**Data block:**
------------

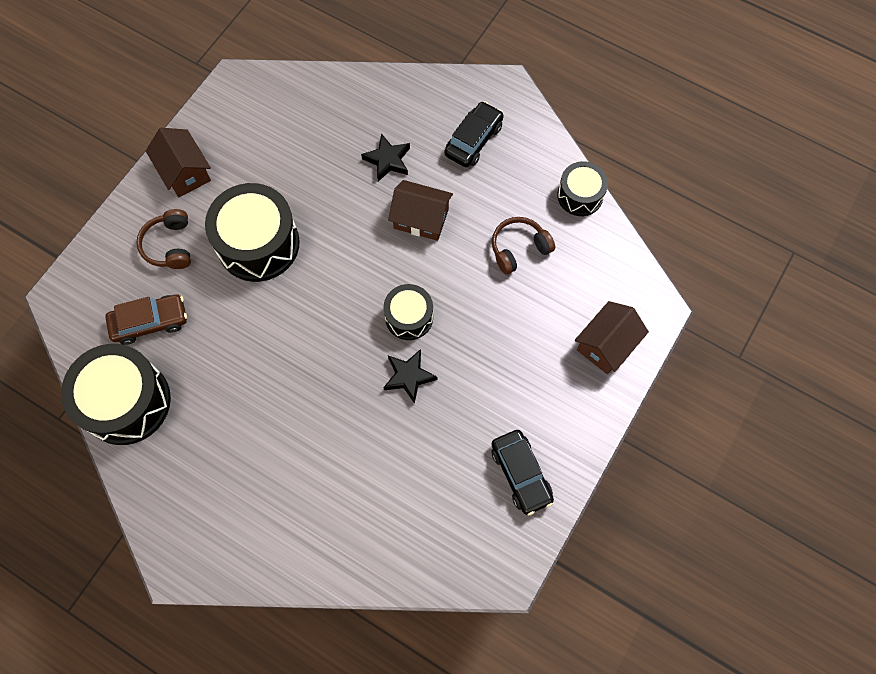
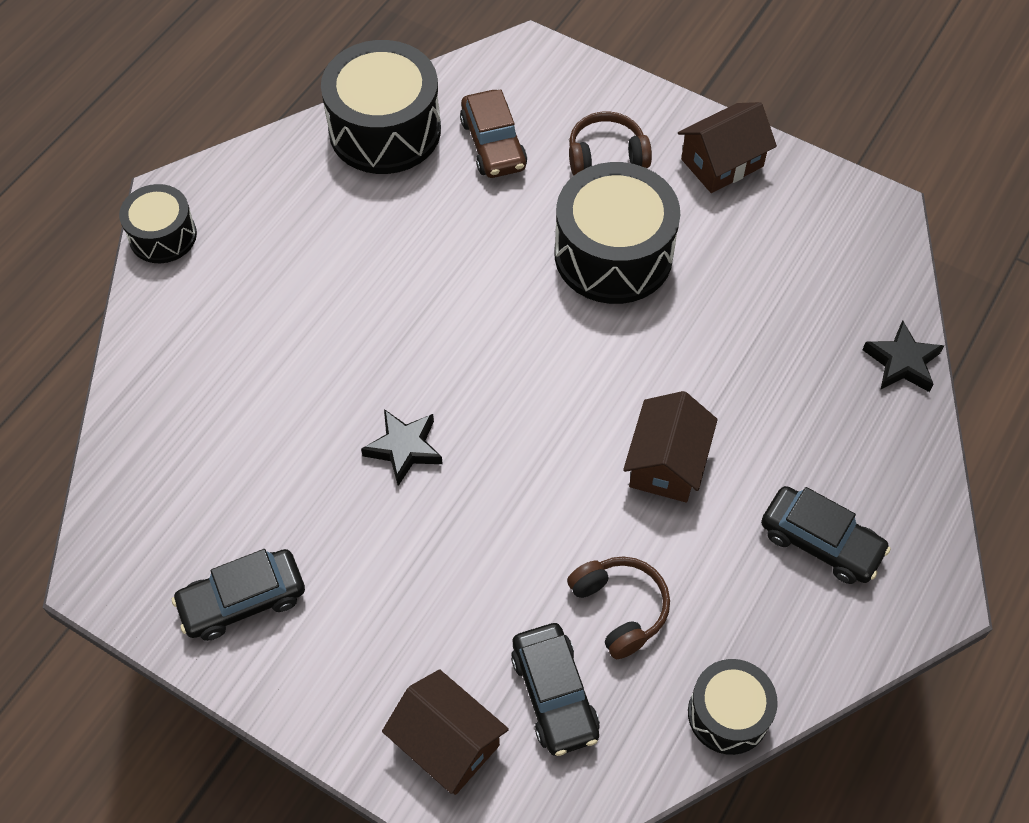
camera: 90 degrees right, 10 degrees down
black star [361,134,410,182] -> black star moved to [862,320,944,392]
black drum [383,284,433,340] -> black drum moved to [119,184,197,263]
none -> black car [511,623,600,756]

------------

Provide every line from the material that contains the word "black".

black star [361,134,410,182] -> black star moved to [862,320,944,392]
black drum [383,284,433,340] -> black drum moved to [119,184,197,263]
none -> black car [511,623,600,756]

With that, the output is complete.